> **ACTIVITY**: Repeat the data exactly, every last line of it.

Start of SUPPLIED MATERIAL

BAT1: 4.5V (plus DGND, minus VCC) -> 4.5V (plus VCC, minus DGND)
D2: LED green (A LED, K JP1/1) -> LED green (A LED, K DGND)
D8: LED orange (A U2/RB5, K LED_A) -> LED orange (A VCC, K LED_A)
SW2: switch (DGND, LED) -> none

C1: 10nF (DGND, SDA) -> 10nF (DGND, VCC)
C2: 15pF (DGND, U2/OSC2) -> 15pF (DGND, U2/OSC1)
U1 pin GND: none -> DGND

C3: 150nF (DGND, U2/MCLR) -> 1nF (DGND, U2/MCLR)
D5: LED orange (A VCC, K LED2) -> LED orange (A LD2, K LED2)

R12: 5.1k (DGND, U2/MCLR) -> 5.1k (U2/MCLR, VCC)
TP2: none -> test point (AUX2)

End of SUPPLIED MATERIAL

> **EXERCISE OUTPUT**:
BAT1: 4.5V (plus DGND, minus VCC) -> 4.5V (plus VCC, minus DGND)
D2: LED green (A LED, K JP1/1) -> LED green (A LED, K DGND)
D8: LED orange (A U2/RB5, K LED_A) -> LED orange (A VCC, K LED_A)
SW2: switch (DGND, LED) -> none

C1: 10nF (DGND, SDA) -> 10nF (DGND, VCC)
C2: 15pF (DGND, U2/OSC2) -> 15pF (DGND, U2/OSC1)
U1 pin GND: none -> DGND

C3: 150nF (DGND, U2/MCLR) -> 1nF (DGND, U2/MCLR)
D5: LED orange (A VCC, K LED2) -> LED orange (A LD2, K LED2)

R12: 5.1k (DGND, U2/MCLR) -> 5.1k (U2/MCLR, VCC)
TP2: none -> test point (AUX2)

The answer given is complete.